Data extract section start

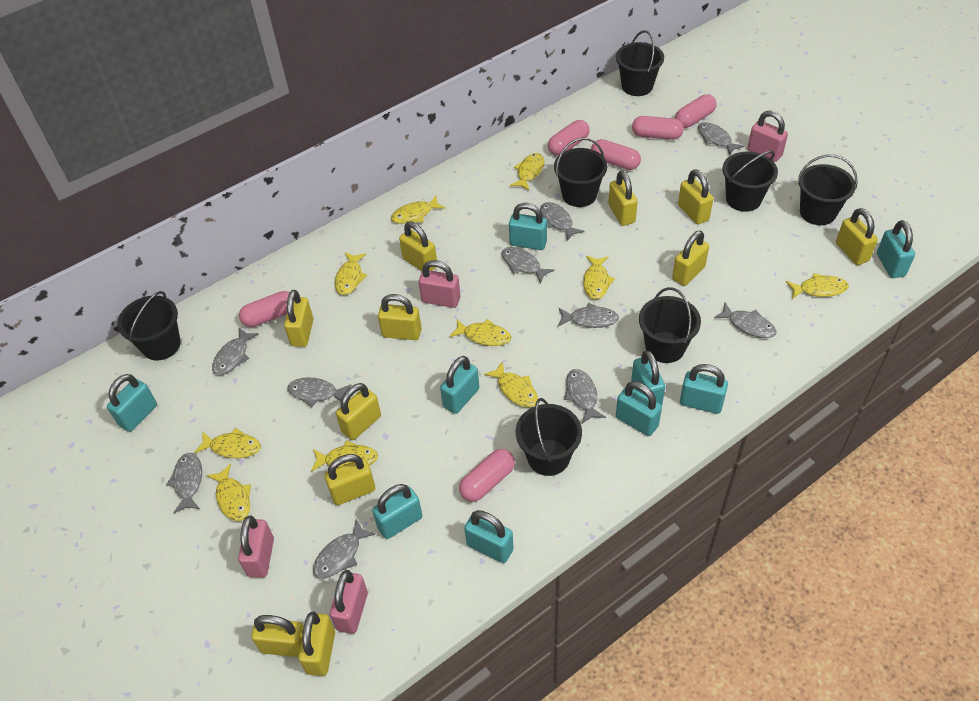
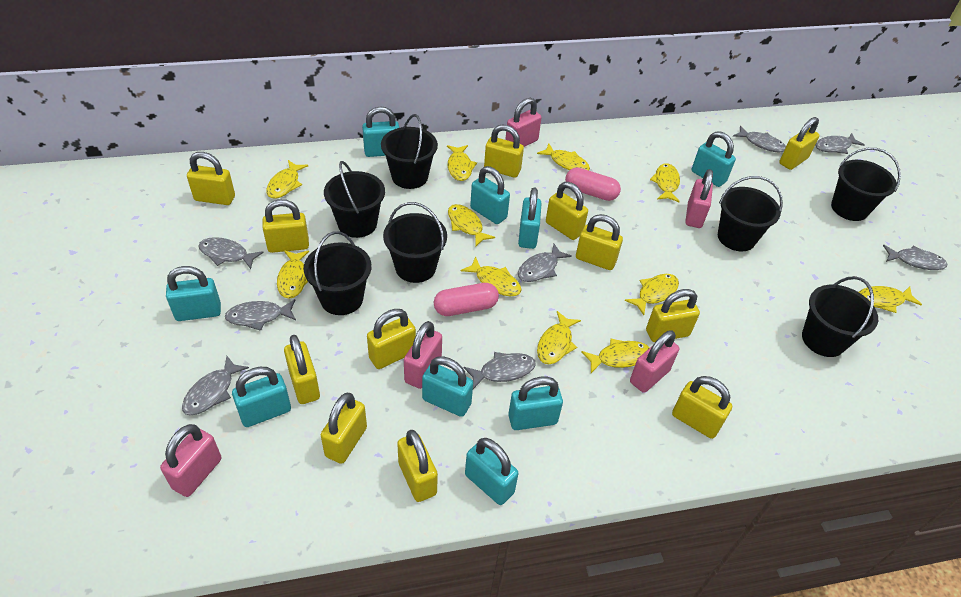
grey fish: 10 -> 8
pink capsule: 6 -> 2
pink padlock: 4 -> 5
yellow fish: 10 -> 11
yellow padlock: 11 -> 12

Data extract section end

Your goal:
A faithful copy of every record is needed here. Leave the images out of it.

Final answer:
grey fish: 10 -> 8
pink capsule: 6 -> 2
pink padlock: 4 -> 5
yellow fish: 10 -> 11
yellow padlock: 11 -> 12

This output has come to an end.